**RECORDS**
***

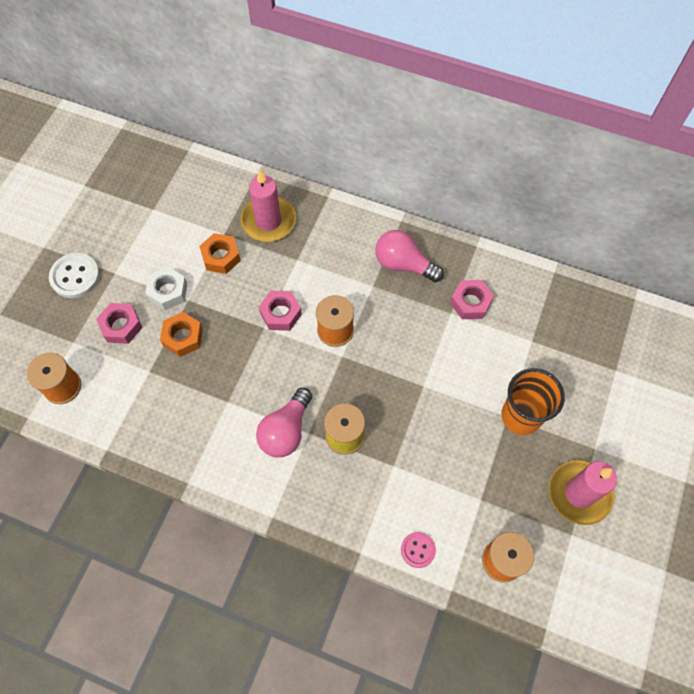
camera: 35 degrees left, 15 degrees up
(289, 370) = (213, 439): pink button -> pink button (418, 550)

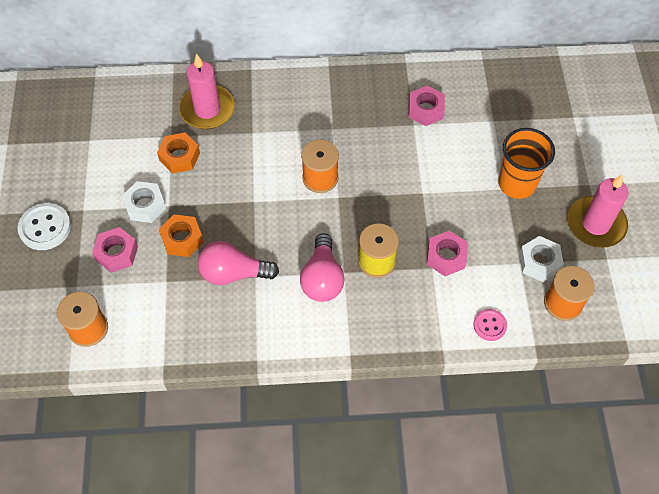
camera: 25 degrees left, 5 degrees down
(280, 313) = (263, 183): pink nut -> pink nut (446, 257)
(404, 264) = (351, 100): pink light bulb -> pink light bulb (233, 273)
(500, 507) = (539, 262): none -> white nut

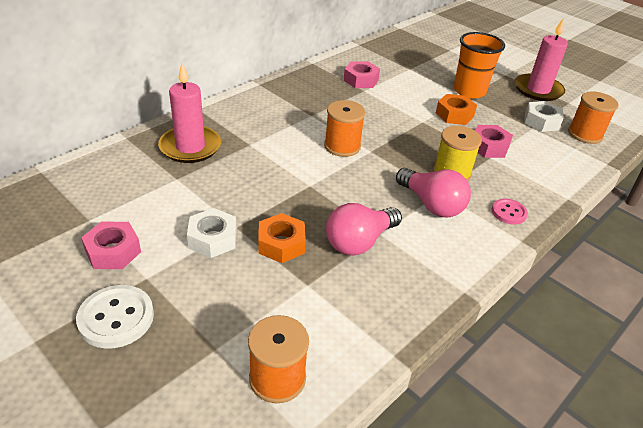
camera: 45 degrees left, 20 degrees down
(116, 253) = (228, 292): pink nut -> pink nut (113, 251)
(179, 156) = (203, 188): orange nut -> orange nut (454, 115)
(490, 325) = (570, 168): pink button -> pink button (508, 212)

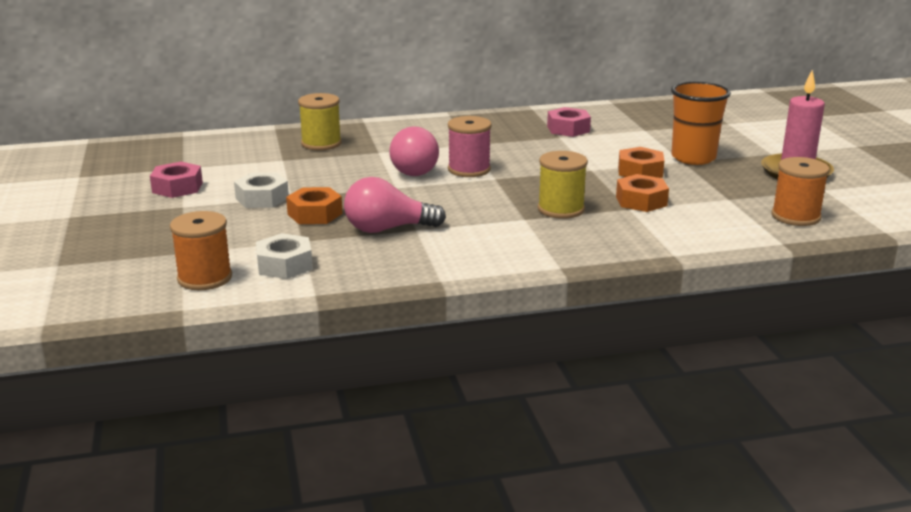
camera: 35 degrees right, 15 degrees down
(116, 318) = (134, 220): white button -> none
(190, 147) = (321, 143): pink candle -> yellow spool
(342, 146) = (469, 169): orange spool -> pink spool
(431, 204) = (500, 224): pink light bulb -> pink light bulb (413, 169)
(489, 147) = (641, 201): pink nut -> orange nut
(508, 212) = (579, 247): pink button -> none
(541, 121) = (750, 196): white nut -> white nut (284, 265)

***

**TASK REQUIREMENTS**
Return each line from the material above exactly, but not the pictures.

**SOLUTION BELOW**
camera: 35 degrees left, 15 degrees up
(289, 370) = (213, 439): pink button -> pink button (418, 550)

camera: 25 degrees left, 5 degrees down
(280, 313) = (263, 183): pink nut -> pink nut (446, 257)
(404, 264) = (351, 100): pink light bulb -> pink light bulb (233, 273)
(500, 507) = (539, 262): none -> white nut

camera: 45 degrees left, 20 degrees down
(116, 253) = (228, 292): pink nut -> pink nut (113, 251)
(179, 156) = (203, 188): orange nut -> orange nut (454, 115)
(490, 325) = (570, 168): pink button -> pink button (508, 212)

camera: 35 degrees right, 15 degrees down
(116, 318) = (134, 220): white button -> none
(190, 147) = (321, 143): pink candle -> yellow spool
(342, 146) = (469, 169): orange spool -> pink spool
(431, 204) = (500, 224): pink light bulb -> pink light bulb (413, 169)
(489, 147) = (641, 201): pink nut -> orange nut
(508, 212) = (579, 247): pink button -> none
(541, 121) = (750, 196): white nut -> white nut (284, 265)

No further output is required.